= Requirement =
Retype the entries in full.

= Provided data =

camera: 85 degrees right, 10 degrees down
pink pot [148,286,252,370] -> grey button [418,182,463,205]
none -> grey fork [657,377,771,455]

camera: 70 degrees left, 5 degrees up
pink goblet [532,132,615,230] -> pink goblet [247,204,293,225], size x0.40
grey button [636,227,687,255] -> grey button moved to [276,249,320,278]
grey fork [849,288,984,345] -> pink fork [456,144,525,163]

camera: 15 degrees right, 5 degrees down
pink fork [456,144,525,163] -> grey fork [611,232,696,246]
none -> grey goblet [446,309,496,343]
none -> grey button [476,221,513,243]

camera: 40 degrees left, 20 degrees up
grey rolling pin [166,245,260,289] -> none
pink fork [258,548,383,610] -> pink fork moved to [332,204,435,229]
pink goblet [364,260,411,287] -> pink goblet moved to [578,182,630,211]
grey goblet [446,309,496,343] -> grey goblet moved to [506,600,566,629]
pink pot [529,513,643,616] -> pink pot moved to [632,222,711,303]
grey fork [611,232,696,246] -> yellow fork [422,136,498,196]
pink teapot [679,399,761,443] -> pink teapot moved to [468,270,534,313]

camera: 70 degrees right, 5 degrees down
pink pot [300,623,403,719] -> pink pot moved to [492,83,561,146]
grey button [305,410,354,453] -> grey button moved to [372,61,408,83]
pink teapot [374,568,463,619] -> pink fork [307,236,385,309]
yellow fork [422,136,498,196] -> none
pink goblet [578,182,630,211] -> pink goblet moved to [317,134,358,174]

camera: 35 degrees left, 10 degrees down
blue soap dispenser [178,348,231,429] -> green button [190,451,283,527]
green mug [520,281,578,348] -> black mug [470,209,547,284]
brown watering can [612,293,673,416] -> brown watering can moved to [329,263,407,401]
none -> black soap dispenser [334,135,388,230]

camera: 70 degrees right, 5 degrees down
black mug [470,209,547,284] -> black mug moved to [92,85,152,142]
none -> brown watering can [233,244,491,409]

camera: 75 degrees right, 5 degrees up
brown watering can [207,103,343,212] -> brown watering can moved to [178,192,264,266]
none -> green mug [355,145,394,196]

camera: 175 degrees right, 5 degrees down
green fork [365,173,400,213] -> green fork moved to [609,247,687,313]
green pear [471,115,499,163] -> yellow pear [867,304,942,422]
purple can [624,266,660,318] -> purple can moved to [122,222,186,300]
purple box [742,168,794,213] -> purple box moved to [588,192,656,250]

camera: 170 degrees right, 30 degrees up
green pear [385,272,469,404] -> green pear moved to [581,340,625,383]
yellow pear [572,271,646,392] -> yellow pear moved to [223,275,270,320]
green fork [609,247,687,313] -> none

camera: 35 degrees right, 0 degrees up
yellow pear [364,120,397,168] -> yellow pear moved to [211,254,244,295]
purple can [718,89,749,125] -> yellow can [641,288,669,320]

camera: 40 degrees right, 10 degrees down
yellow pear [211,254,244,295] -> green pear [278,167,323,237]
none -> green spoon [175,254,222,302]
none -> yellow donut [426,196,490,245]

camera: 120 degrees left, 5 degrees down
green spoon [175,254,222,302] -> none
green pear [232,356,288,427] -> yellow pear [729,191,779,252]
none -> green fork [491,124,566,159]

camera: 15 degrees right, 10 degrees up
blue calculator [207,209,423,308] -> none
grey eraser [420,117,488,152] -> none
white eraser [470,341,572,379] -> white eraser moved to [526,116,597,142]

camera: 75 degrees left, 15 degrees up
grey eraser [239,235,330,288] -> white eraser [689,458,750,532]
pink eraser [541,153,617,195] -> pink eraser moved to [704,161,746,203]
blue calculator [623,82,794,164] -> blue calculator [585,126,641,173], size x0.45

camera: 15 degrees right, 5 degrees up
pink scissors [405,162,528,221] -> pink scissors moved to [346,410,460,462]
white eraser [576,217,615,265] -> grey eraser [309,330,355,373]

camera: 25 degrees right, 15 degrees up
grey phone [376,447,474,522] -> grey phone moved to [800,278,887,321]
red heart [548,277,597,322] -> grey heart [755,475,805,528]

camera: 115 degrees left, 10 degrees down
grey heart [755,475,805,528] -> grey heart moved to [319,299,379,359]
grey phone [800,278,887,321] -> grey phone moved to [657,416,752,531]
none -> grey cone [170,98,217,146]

= Output for this task =
camera: 85 degrees right, 10 degrees down
pink pot [148,286,252,370] -> grey button [418,182,463,205]
none -> grey fork [657,377,771,455]

camera: 70 degrees left, 5 degrees up
pink goblet [532,132,615,230] -> pink goblet [247,204,293,225], size x0.40
grey button [636,227,687,255] -> grey button moved to [276,249,320,278]
grey fork [849,288,984,345] -> pink fork [456,144,525,163]

camera: 15 degrees right, 5 degrees down
pink fork [456,144,525,163] -> grey fork [611,232,696,246]
none -> grey goblet [446,309,496,343]
none -> grey button [476,221,513,243]

camera: 40 degrees left, 20 degrees up
grey rolling pin [166,245,260,289] -> none
pink fork [258,548,383,610] -> pink fork moved to [332,204,435,229]
pink goblet [364,260,411,287] -> pink goblet moved to [578,182,630,211]
grey goblet [446,309,496,343] -> grey goblet moved to [506,600,566,629]
pink pot [529,513,643,616] -> pink pot moved to [632,222,711,303]
grey fork [611,232,696,246] -> yellow fork [422,136,498,196]
pink teapot [679,399,761,443] -> pink teapot moved to [468,270,534,313]

camera: 70 degrees right, 5 degrees down
pink pot [300,623,403,719] -> pink pot moved to [492,83,561,146]
grey button [305,410,354,453] -> grey button moved to [372,61,408,83]
pink teapot [374,568,463,619] -> pink fork [307,236,385,309]
yellow fork [422,136,498,196] -> none
pink goblet [578,182,630,211] -> pink goblet moved to [317,134,358,174]

camera: 35 degrees left, 10 degrees down
blue soap dispenser [178,348,231,429] -> green button [190,451,283,527]
green mug [520,281,578,348] -> black mug [470,209,547,284]
brown watering can [612,293,673,416] -> brown watering can moved to [329,263,407,401]
none -> black soap dispenser [334,135,388,230]

camera: 70 degrees right, 5 degrees down
black mug [470,209,547,284] -> black mug moved to [92,85,152,142]
none -> brown watering can [233,244,491,409]

camera: 75 degrees right, 5 degrees up
brown watering can [207,103,343,212] -> brown watering can moved to [178,192,264,266]
none -> green mug [355,145,394,196]

camera: 175 degrees right, 5 degrees down
green fork [365,173,400,213] -> green fork moved to [609,247,687,313]
green pear [471,115,499,163] -> yellow pear [867,304,942,422]
purple can [624,266,660,318] -> purple can moved to [122,222,186,300]
purple box [742,168,794,213] -> purple box moved to [588,192,656,250]

camera: 170 degrees right, 30 degrees up
green pear [385,272,469,404] -> green pear moved to [581,340,625,383]
yellow pear [572,271,646,392] -> yellow pear moved to [223,275,270,320]
green fork [609,247,687,313] -> none

camera: 35 degrees right, 0 degrees up
yellow pear [364,120,397,168] -> yellow pear moved to [211,254,244,295]
purple can [718,89,749,125] -> yellow can [641,288,669,320]

camera: 40 degrees right, 10 degrees down
yellow pear [211,254,244,295] -> green pear [278,167,323,237]
none -> green spoon [175,254,222,302]
none -> yellow donut [426,196,490,245]

camera: 120 degrees left, 5 degrees down
green spoon [175,254,222,302] -> none
green pear [232,356,288,427] -> yellow pear [729,191,779,252]
none -> green fork [491,124,566,159]

camera: 15 degrees right, 10 degrees up
blue calculator [207,209,423,308] -> none
grey eraser [420,117,488,152] -> none
white eraser [470,341,572,379] -> white eraser moved to [526,116,597,142]

camera: 75 degrees left, 15 degrees up
grey eraser [239,235,330,288] -> white eraser [689,458,750,532]
pink eraser [541,153,617,195] -> pink eraser moved to [704,161,746,203]
blue calculator [623,82,794,164] -> blue calculator [585,126,641,173], size x0.45

camera: 15 degrees right, 5 degrees up
pink scissors [405,162,528,221] -> pink scissors moved to [346,410,460,462]
white eraser [576,217,615,265] -> grey eraser [309,330,355,373]

camera: 25 degrees right, 15 degrees up
grey phone [376,447,474,522] -> grey phone moved to [800,278,887,321]
red heart [548,277,597,322] -> grey heart [755,475,805,528]

camera: 115 degrees left, 10 degrees down
grey heart [755,475,805,528] -> grey heart moved to [319,299,379,359]
grey phone [800,278,887,321] -> grey phone moved to [657,416,752,531]
none -> grey cone [170,98,217,146]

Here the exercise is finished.